DATASET EXTRACT
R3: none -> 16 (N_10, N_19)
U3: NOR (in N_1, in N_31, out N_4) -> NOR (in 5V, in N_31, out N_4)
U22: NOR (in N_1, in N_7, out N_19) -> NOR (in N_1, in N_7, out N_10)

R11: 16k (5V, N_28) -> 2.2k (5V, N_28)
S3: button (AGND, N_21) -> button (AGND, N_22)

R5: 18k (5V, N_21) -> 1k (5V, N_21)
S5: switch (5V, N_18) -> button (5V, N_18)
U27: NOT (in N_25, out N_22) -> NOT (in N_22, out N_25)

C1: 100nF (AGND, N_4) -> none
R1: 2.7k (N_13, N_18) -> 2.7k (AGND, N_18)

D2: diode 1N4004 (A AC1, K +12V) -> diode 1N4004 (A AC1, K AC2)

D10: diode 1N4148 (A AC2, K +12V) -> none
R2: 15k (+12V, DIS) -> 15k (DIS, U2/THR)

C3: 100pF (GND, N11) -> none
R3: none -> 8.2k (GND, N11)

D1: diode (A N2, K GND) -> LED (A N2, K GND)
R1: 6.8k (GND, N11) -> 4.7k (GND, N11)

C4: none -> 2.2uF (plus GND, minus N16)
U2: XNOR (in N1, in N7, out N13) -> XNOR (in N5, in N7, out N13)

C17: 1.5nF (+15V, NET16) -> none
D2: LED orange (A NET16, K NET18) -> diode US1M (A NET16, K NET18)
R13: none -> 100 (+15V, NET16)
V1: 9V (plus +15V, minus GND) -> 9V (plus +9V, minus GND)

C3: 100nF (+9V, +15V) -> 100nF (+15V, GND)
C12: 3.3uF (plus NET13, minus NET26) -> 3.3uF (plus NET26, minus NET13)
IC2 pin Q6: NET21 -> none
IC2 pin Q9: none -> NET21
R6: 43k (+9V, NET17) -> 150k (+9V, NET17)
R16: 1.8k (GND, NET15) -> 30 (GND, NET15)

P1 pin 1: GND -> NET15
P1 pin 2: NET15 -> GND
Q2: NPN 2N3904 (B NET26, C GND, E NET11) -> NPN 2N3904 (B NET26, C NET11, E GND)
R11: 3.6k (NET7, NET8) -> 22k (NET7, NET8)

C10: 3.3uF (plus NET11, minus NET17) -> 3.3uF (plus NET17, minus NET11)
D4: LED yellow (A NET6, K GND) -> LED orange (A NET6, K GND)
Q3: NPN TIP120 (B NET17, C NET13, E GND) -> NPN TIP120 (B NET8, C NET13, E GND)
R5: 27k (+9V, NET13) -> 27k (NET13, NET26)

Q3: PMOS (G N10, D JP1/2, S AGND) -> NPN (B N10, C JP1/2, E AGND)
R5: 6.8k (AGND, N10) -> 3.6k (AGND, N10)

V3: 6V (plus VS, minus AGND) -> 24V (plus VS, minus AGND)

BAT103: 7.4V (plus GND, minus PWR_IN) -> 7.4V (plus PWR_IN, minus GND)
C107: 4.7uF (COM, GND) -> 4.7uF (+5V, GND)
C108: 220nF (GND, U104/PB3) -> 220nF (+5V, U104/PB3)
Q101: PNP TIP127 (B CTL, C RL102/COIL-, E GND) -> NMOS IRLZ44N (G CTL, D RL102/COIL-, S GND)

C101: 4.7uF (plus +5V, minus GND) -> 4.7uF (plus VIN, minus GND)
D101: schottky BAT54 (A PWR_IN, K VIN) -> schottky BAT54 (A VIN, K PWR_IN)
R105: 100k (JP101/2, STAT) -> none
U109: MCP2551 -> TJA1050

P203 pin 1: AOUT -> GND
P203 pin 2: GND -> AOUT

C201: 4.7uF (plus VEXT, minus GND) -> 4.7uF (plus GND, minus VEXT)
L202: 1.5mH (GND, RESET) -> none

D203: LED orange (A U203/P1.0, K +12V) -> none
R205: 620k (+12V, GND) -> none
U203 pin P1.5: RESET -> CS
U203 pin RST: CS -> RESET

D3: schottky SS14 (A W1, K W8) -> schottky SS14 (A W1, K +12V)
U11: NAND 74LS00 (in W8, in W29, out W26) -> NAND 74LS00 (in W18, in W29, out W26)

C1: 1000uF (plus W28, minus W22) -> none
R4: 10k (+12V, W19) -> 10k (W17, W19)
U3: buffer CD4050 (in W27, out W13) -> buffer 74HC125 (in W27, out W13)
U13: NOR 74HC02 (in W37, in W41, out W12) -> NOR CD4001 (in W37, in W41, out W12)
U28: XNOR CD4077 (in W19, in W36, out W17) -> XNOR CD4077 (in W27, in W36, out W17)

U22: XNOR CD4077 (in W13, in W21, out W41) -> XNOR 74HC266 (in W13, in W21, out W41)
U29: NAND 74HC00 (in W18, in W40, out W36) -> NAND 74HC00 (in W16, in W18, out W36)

WHAT THE TASK REQUIRES
Report how many lines in this data include the string "diode", and nothing else.

FINISHED EXERCISE
4